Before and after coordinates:
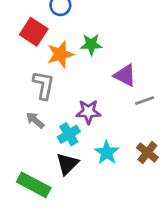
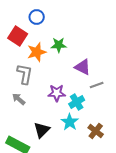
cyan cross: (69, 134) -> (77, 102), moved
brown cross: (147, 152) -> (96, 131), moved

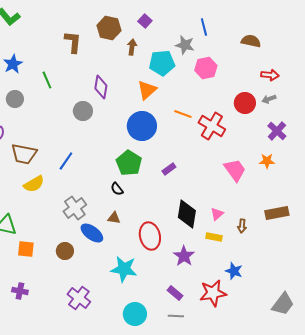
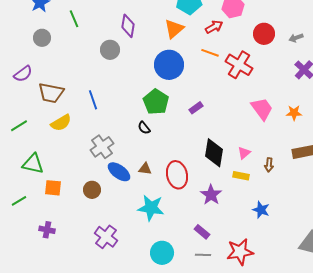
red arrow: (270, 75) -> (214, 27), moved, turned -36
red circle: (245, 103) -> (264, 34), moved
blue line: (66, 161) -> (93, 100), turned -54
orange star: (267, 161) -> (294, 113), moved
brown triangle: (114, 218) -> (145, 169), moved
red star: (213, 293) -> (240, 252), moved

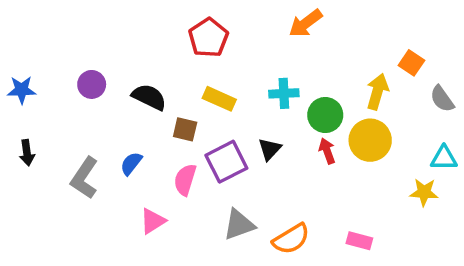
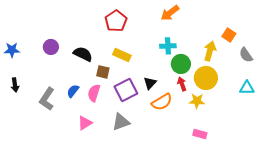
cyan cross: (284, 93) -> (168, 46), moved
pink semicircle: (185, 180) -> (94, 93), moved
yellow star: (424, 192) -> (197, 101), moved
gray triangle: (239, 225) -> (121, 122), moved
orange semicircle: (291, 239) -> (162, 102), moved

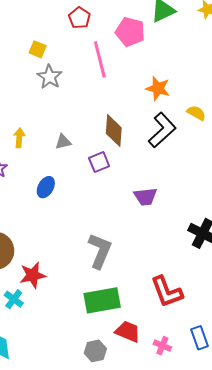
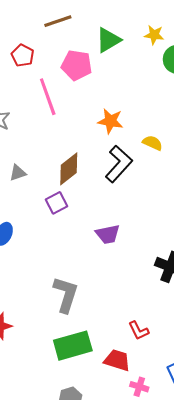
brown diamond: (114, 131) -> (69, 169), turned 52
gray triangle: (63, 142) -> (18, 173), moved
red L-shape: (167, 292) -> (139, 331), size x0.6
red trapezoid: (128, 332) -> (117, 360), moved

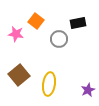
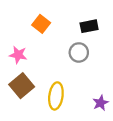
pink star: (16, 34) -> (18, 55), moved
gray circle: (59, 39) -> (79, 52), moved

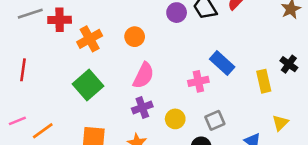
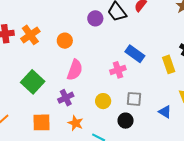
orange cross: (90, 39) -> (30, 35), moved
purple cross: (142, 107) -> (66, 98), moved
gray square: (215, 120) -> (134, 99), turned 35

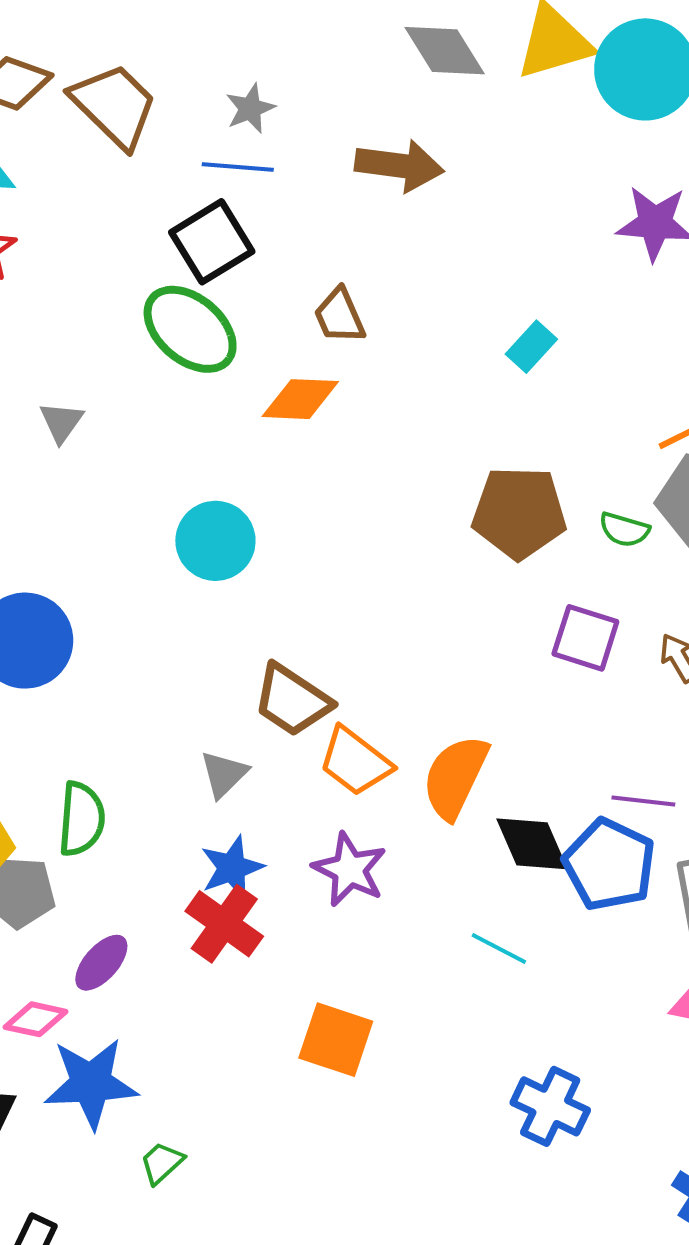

Required work
Where a line of the records has the string "turned", copy that line.

Response box
red arrow: (270, 75) -> (214, 27), moved, turned -36
blue line: (66, 161) -> (93, 100), turned -54
brown diamond: (114, 131) -> (69, 169), turned 52
gray square: (215, 120) -> (134, 99), turned 35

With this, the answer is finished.